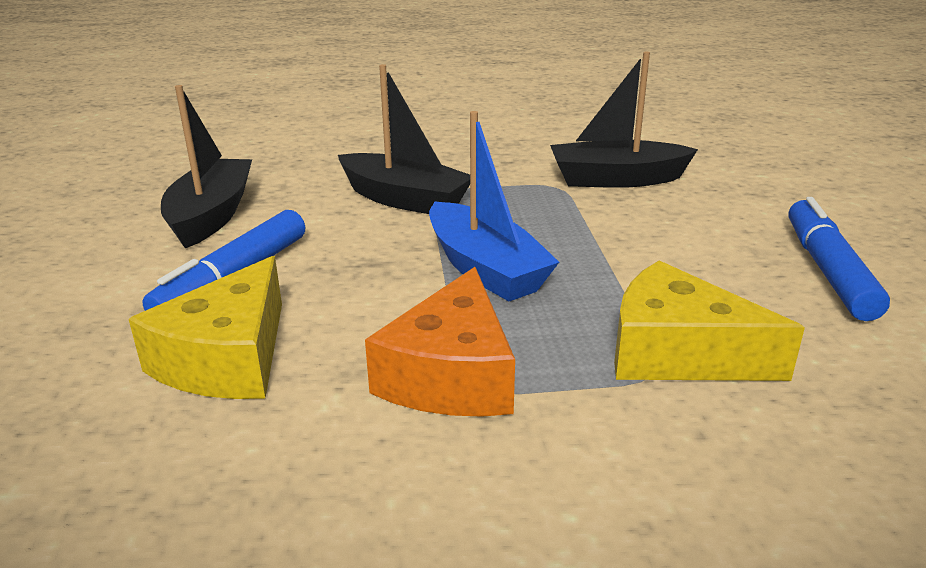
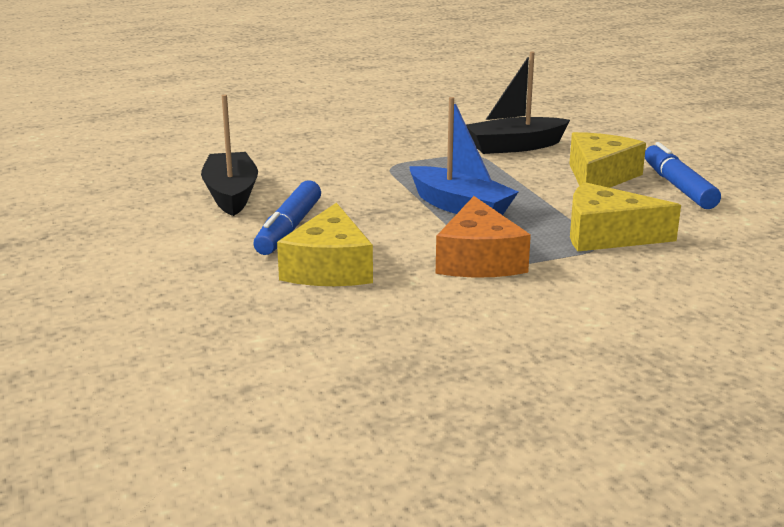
camera: 15 degrees left, 5 degrees down
black boat [338,64,470,214] -> none
none -> yellow cheese [569,132,646,188]

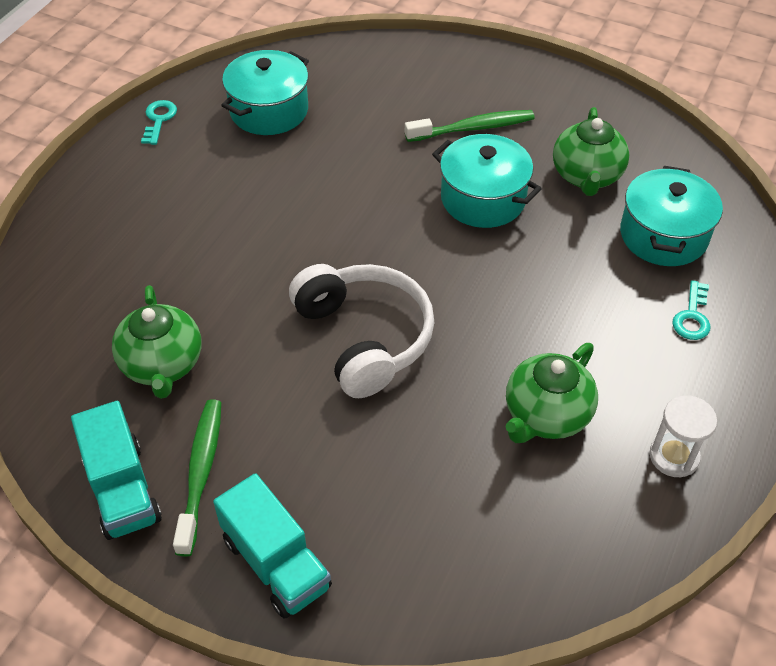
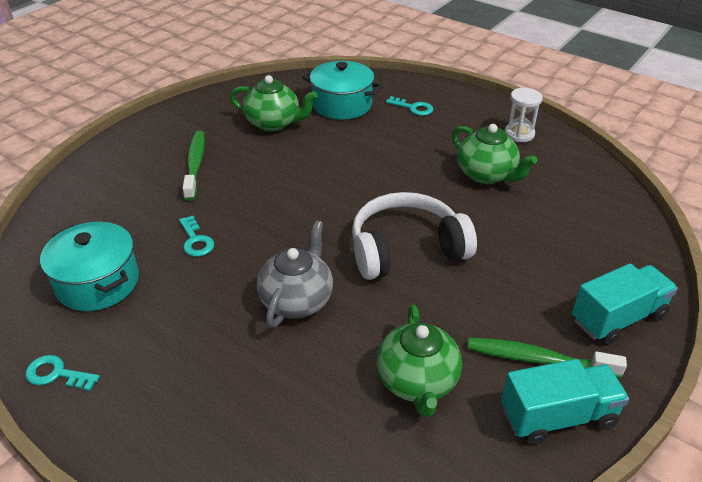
camera: 80 degrees left, 10 degrees down
green teapot [112,285,201,399] -> green teapot turned 90 degrees clockwise [376,304,462,417]
turquoise pot [432,134,542,228] -> none
none -> turquoise key [179,216,214,257]
none -> grey teapot [257,220,333,328]

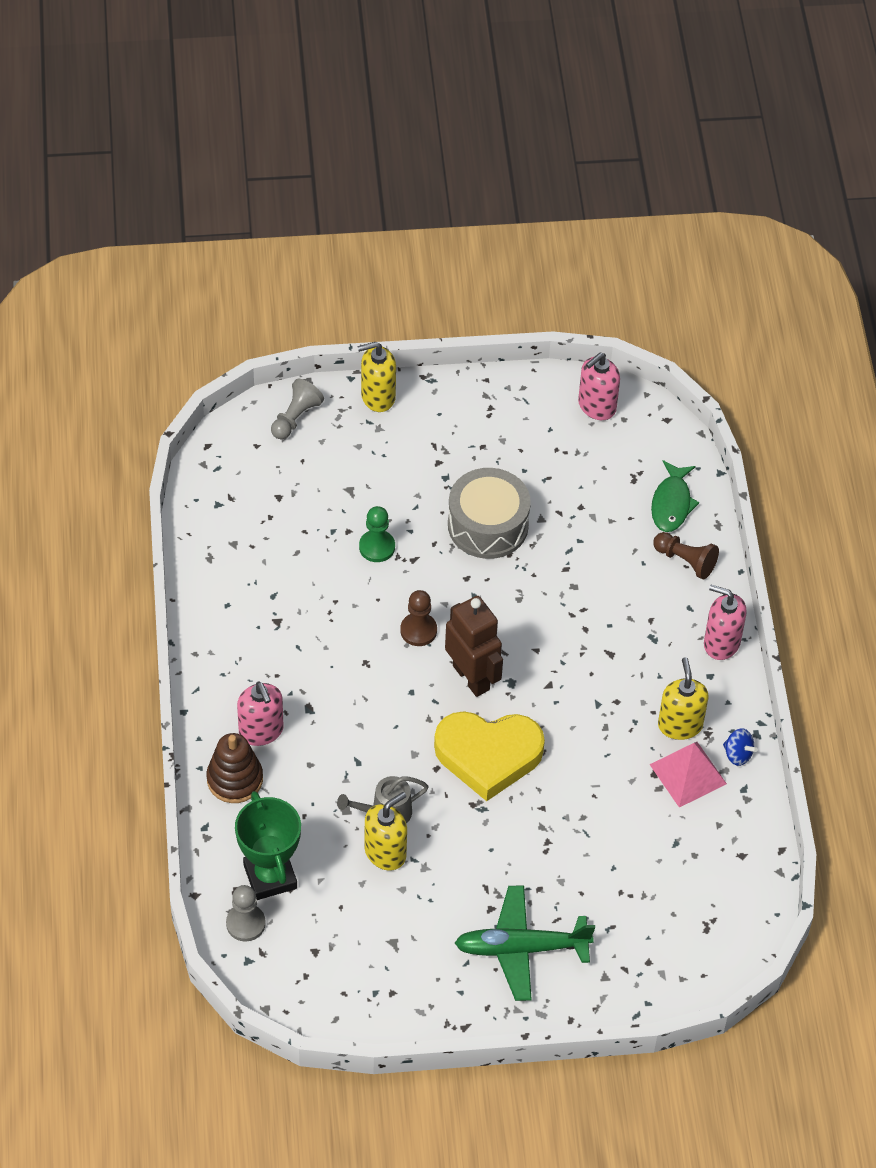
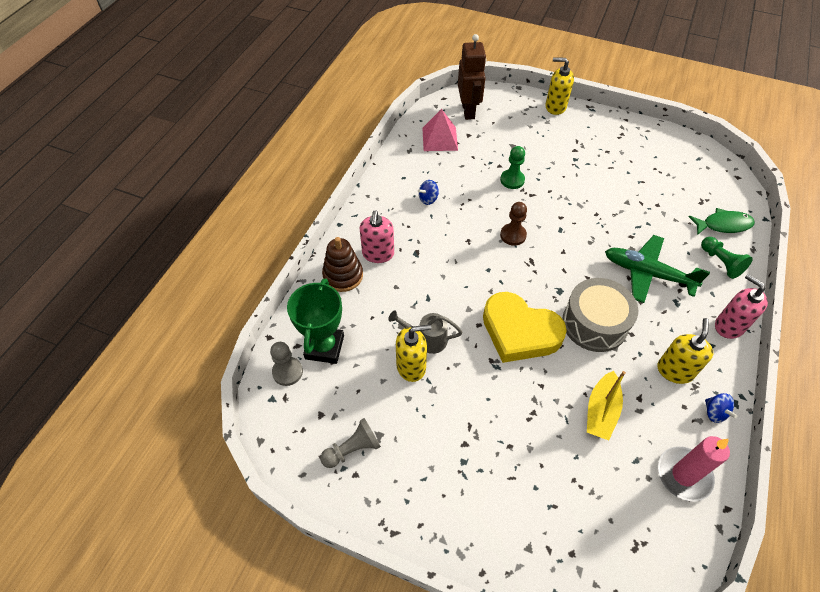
camera: 30 degrees right, 0 degrees up
grey pawn [271,379,324,439] -> grey pawn moved to [320,418,381,468]
brown robot [445,596,503,697] -> brown robot moved to [458,34,486,120]
grey drum [448,468,531,559] -> grey drum moved to [562,278,638,352]
green plane [455,885,595,1001] -> green plane moved to [605,235,710,303]
pink soap dispenser [578,353,620,420] -> none
pink pyramid [649,742,727,807] -> pink pyramid moved to [422,109,458,151]
green fish [651,460,699,532] -> green fish turned 135 degrees counterclockwise [689,208,755,235]
brown pawn [653,532,719,579] -> green pawn [701,237,753,279]
none -> blue spinning top [418,180,439,205]
none -> yellow boat [587,371,626,440]
none -> pink candle [658,436,730,502]

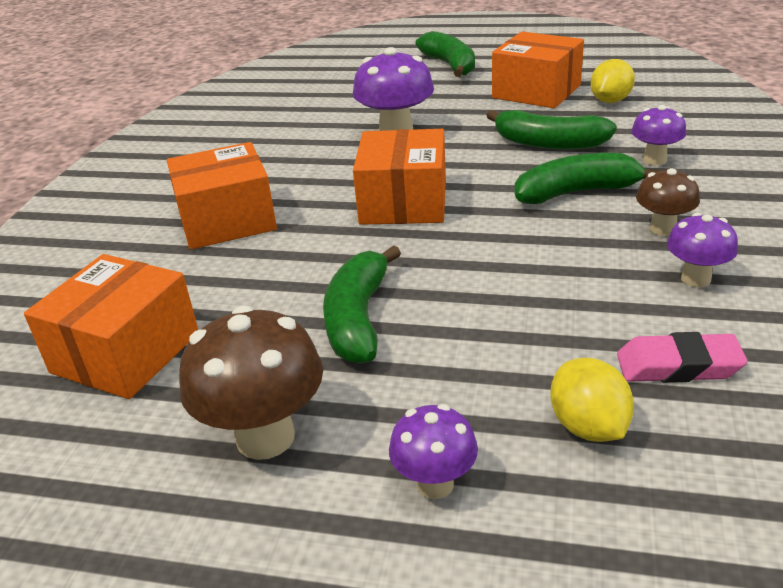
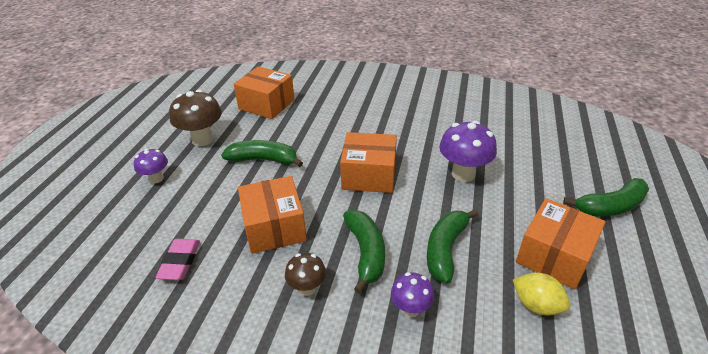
camera: 90 degrees right, 5 degrees up
orange box [167,142,277,249] -> orange box moved to [238,176,307,254]
yellow lemon [550,358,634,442] -> none
purple mushroom [667,213,738,287] -> none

Request
Transcribe exactly each line of the records from the start up to and including the one with "grey pawn [271,379,324,439]", and leave out every picture.

Result of the exercise
camera: 15 degrees left, 5 degrees down
black boat [338,64,470,214] -> none
none -> yellow cheese [569,132,646,188]

camera: 80 degrees left, 10 degrees down
green teapot [112,285,201,399] -> green teapot turned 90 degrees clockwise [376,304,462,417]
turquoise pot [432,134,542,228] -> none
none -> turquoise key [179,216,214,257]
none -> grey teapot [257,220,333,328]

camera: 30 degrees right, 0 degrees up
grey pawn [271,379,324,439] -> grey pawn moved to [320,418,381,468]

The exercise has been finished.